┌─ Dataset records

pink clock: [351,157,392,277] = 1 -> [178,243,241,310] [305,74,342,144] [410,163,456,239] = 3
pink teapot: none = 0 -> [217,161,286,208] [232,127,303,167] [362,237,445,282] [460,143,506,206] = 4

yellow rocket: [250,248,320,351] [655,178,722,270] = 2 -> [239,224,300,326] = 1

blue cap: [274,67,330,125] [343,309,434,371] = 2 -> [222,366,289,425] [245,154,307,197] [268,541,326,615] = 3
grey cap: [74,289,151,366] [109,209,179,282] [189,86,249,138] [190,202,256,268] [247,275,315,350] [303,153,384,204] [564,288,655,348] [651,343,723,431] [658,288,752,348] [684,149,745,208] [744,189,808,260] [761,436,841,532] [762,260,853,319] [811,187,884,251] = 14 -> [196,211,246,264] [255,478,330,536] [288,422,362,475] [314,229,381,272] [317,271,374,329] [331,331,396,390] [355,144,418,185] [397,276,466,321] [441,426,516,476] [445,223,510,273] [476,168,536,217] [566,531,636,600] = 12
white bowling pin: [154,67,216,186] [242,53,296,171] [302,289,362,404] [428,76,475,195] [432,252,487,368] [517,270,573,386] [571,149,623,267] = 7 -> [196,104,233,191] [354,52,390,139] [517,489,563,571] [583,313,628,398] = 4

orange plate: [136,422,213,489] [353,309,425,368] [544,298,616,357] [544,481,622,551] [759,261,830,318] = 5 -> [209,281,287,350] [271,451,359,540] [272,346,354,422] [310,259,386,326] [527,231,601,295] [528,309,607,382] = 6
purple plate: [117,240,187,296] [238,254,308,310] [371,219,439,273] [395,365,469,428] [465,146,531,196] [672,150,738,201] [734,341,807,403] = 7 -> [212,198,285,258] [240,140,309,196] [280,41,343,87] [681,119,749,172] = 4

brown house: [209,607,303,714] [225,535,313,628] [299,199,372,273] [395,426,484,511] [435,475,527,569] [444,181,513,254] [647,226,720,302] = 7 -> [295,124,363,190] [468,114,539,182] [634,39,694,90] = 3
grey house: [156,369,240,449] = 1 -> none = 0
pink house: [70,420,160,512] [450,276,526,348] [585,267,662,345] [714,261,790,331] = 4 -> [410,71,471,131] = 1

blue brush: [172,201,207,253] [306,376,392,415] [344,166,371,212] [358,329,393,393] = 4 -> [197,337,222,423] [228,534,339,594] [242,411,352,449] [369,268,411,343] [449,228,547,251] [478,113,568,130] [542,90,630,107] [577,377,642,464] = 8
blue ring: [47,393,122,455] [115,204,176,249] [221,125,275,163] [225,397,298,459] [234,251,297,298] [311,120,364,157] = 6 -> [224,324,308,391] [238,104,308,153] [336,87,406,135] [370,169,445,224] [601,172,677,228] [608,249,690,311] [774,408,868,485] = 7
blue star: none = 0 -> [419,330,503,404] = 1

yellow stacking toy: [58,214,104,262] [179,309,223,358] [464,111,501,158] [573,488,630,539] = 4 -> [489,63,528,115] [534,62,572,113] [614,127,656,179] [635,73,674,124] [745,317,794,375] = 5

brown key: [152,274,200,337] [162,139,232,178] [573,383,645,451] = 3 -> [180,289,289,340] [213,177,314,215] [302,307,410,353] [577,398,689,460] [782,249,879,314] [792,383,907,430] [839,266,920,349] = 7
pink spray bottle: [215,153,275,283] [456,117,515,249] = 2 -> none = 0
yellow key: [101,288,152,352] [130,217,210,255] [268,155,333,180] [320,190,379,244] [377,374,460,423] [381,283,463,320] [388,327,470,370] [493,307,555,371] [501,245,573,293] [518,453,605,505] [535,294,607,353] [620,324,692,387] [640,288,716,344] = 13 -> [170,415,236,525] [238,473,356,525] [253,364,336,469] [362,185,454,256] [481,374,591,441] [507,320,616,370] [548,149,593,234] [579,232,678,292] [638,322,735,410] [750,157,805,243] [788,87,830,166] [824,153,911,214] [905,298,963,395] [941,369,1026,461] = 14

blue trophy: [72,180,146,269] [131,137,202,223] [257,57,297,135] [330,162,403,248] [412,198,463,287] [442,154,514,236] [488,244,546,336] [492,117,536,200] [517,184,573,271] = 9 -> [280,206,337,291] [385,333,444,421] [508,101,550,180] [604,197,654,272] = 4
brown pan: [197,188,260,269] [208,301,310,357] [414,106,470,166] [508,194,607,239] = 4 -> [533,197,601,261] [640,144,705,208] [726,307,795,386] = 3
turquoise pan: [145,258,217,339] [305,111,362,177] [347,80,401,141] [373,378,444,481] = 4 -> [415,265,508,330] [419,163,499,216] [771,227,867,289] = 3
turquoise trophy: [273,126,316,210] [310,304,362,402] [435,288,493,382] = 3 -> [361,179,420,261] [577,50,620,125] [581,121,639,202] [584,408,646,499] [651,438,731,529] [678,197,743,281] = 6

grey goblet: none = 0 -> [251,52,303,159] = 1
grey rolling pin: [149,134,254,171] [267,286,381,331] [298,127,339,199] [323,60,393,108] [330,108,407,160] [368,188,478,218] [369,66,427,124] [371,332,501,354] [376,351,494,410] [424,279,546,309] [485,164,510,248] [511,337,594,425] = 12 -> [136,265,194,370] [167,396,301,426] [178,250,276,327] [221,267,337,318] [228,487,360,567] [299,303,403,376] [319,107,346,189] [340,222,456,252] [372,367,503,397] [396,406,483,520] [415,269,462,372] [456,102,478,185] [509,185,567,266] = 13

└─

# Task item
Transcribe the records above exactly, beginning at the line that contains "brown house: [209,607,303,714]" and ending with the line that contains "yellow key: [101,288,152,352]", both included, and nothing else.

# Exercise response
brown house: [209,607,303,714] [225,535,313,628] [299,199,372,273] [395,426,484,511] [435,475,527,569] [444,181,513,254] [647,226,720,302] = 7 -> [295,124,363,190] [468,114,539,182] [634,39,694,90] = 3
grey house: [156,369,240,449] = 1 -> none = 0
pink house: [70,420,160,512] [450,276,526,348] [585,267,662,345] [714,261,790,331] = 4 -> [410,71,471,131] = 1

blue brush: [172,201,207,253] [306,376,392,415] [344,166,371,212] [358,329,393,393] = 4 -> [197,337,222,423] [228,534,339,594] [242,411,352,449] [369,268,411,343] [449,228,547,251] [478,113,568,130] [542,90,630,107] [577,377,642,464] = 8
blue ring: [47,393,122,455] [115,204,176,249] [221,125,275,163] [225,397,298,459] [234,251,297,298] [311,120,364,157] = 6 -> [224,324,308,391] [238,104,308,153] [336,87,406,135] [370,169,445,224] [601,172,677,228] [608,249,690,311] [774,408,868,485] = 7
blue star: none = 0 -> [419,330,503,404] = 1

yellow stacking toy: [58,214,104,262] [179,309,223,358] [464,111,501,158] [573,488,630,539] = 4 -> [489,63,528,115] [534,62,572,113] [614,127,656,179] [635,73,674,124] [745,317,794,375] = 5

brown key: [152,274,200,337] [162,139,232,178] [573,383,645,451] = 3 -> [180,289,289,340] [213,177,314,215] [302,307,410,353] [577,398,689,460] [782,249,879,314] [792,383,907,430] [839,266,920,349] = 7
pink spray bottle: [215,153,275,283] [456,117,515,249] = 2 -> none = 0
yellow key: [101,288,152,352] [130,217,210,255] [268,155,333,180] [320,190,379,244] [377,374,460,423] [381,283,463,320] [388,327,470,370] [493,307,555,371] [501,245,573,293] [518,453,605,505] [535,294,607,353] [620,324,692,387] [640,288,716,344] = 13 -> [170,415,236,525] [238,473,356,525] [253,364,336,469] [362,185,454,256] [481,374,591,441] [507,320,616,370] [548,149,593,234] [579,232,678,292] [638,322,735,410] [750,157,805,243] [788,87,830,166] [824,153,911,214] [905,298,963,395] [941,369,1026,461] = 14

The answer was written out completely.